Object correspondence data
[Start of Attachment]

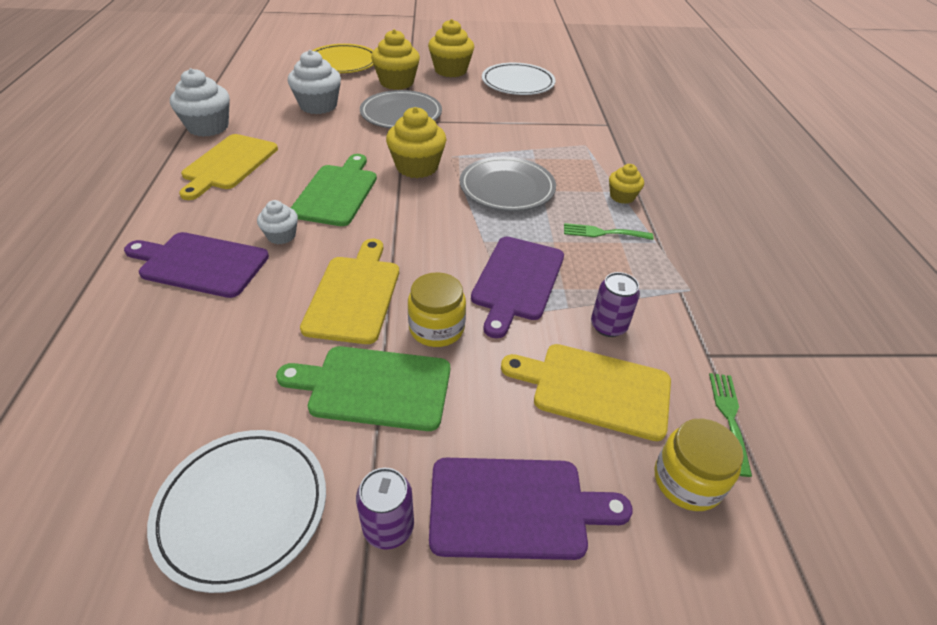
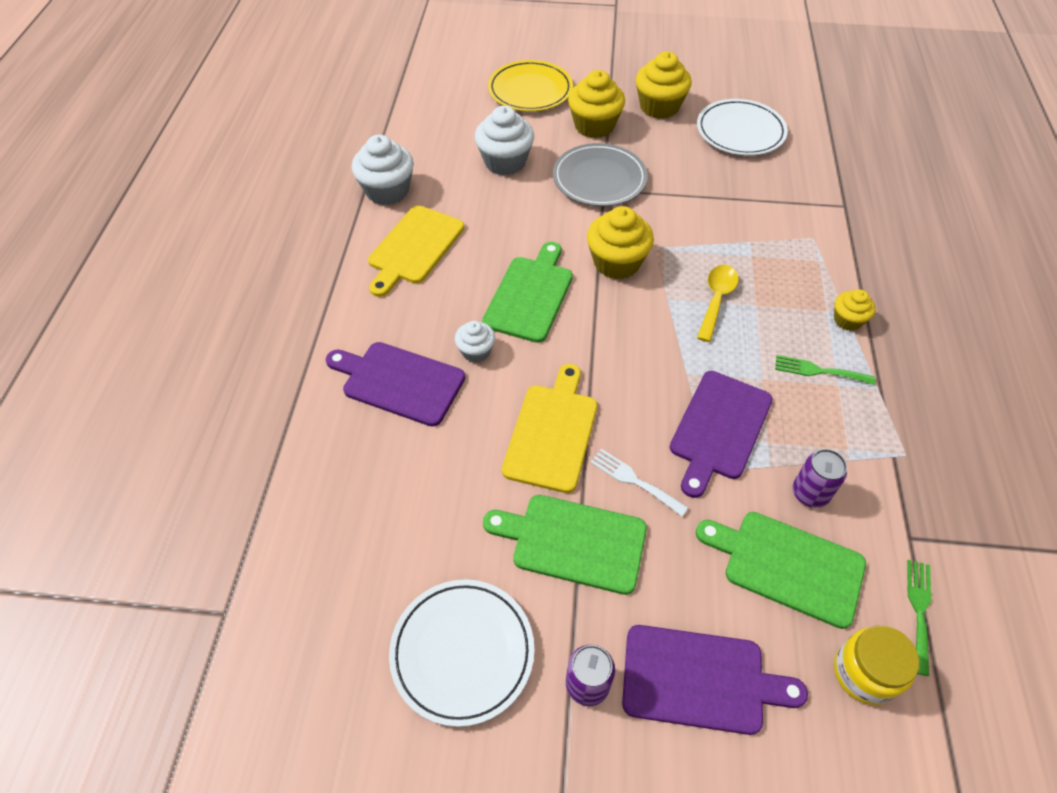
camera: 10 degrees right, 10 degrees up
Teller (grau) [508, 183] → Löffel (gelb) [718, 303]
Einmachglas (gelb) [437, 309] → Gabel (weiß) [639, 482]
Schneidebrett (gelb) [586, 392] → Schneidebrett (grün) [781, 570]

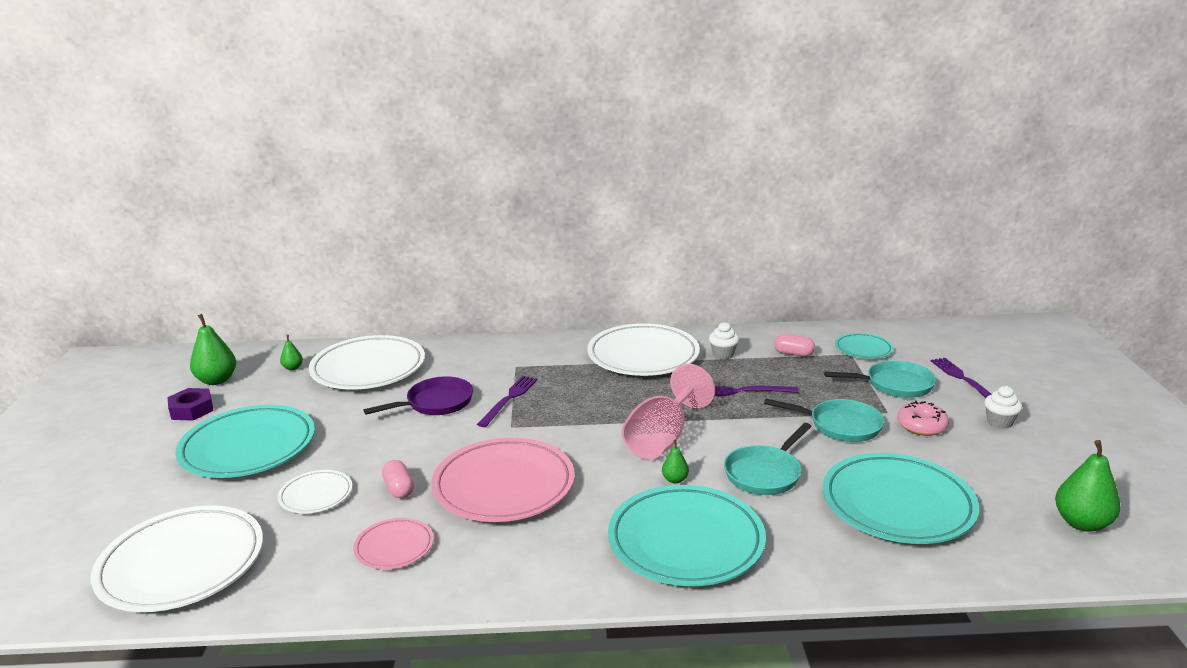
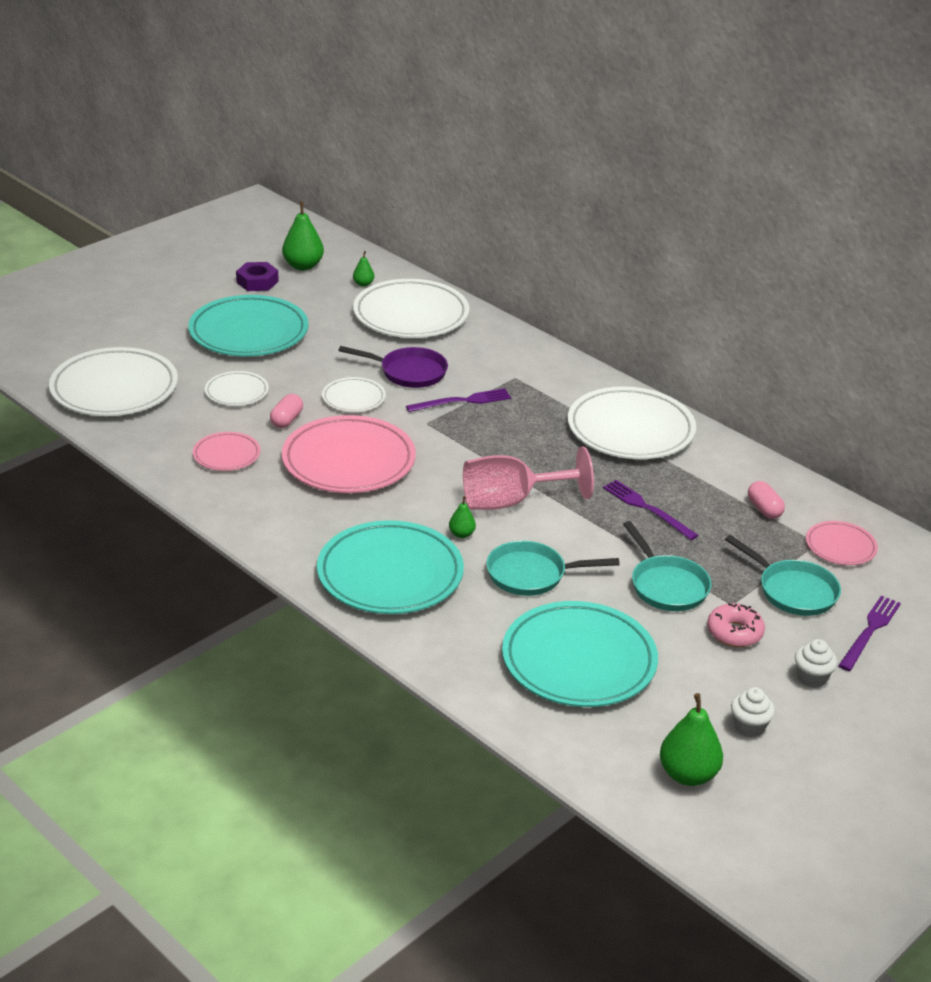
camera: 45 degrees right, 10 degrees up
Muffin (weiß) [724, 340] → Muffin (weiß) [753, 712], shifted
Teller (türkis) [864, 346] → Teller (rosa) [842, 543]
- → Teller (weiß) [354, 394]

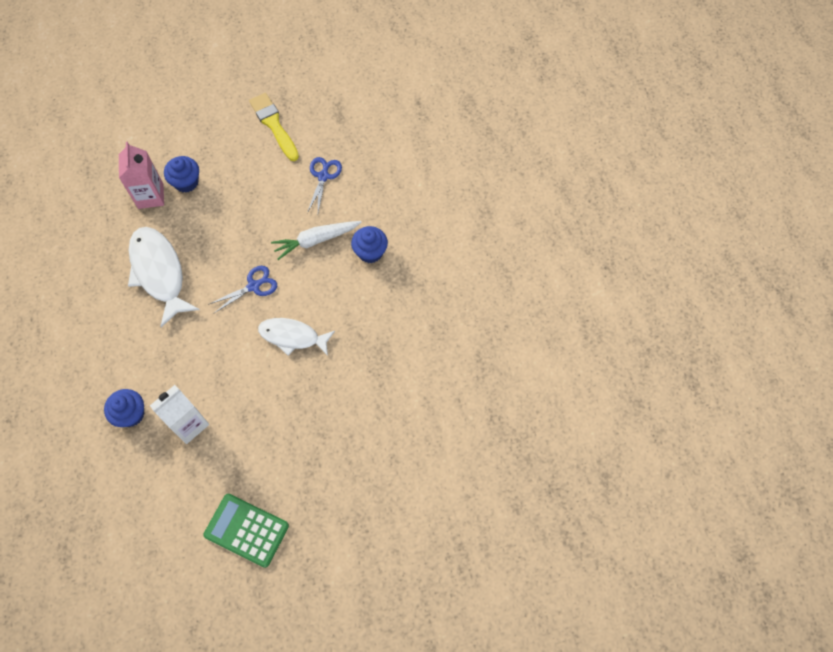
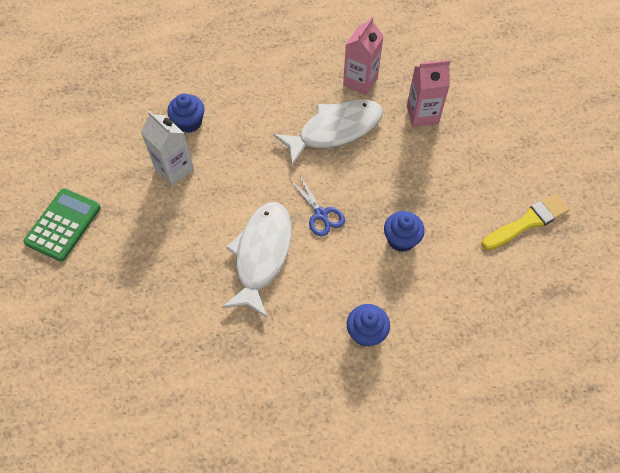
camera: 90 degrees right, 5 degrees down
Muffin (blau) [181, 174] → Muffin (blau) [404, 231], shifted
Schere (blau) [324, 185] → -
Karotte (weiß) [316, 240] → -
Fisch (weiß) [296, 337] → Fisch (weiß) [256, 260], x1.51
- → Getränkekarton (rosa) [363, 56]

[End of Attachment]

- **DIRECTIONS FOR THIS TASK**
An exact copy of the data above is required, printed without its pictures.

- **RESULT BELOW**
camera: 10 degrees right, 10 degrees up
Teller (grau) [508, 183] → Löffel (gelb) [718, 303]
Einmachglas (gelb) [437, 309] → Gabel (weiß) [639, 482]
Schneidebrett (gelb) [586, 392] → Schneidebrett (grün) [781, 570]

camera: 45 degrees right, 10 degrees up
Muffin (weiß) [724, 340] → Muffin (weiß) [753, 712], shifted
Teller (türkis) [864, 346] → Teller (rosa) [842, 543]
- → Teller (weiß) [354, 394]

camera: 90 degrees right, 5 degrees down
Muffin (blau) [181, 174] → Muffin (blau) [404, 231], shifted
Schere (blau) [324, 185] → -
Karotte (weiß) [316, 240] → -
Fisch (weiß) [296, 337] → Fisch (weiß) [256, 260], x1.51
- → Getränkekarton (rosa) [363, 56]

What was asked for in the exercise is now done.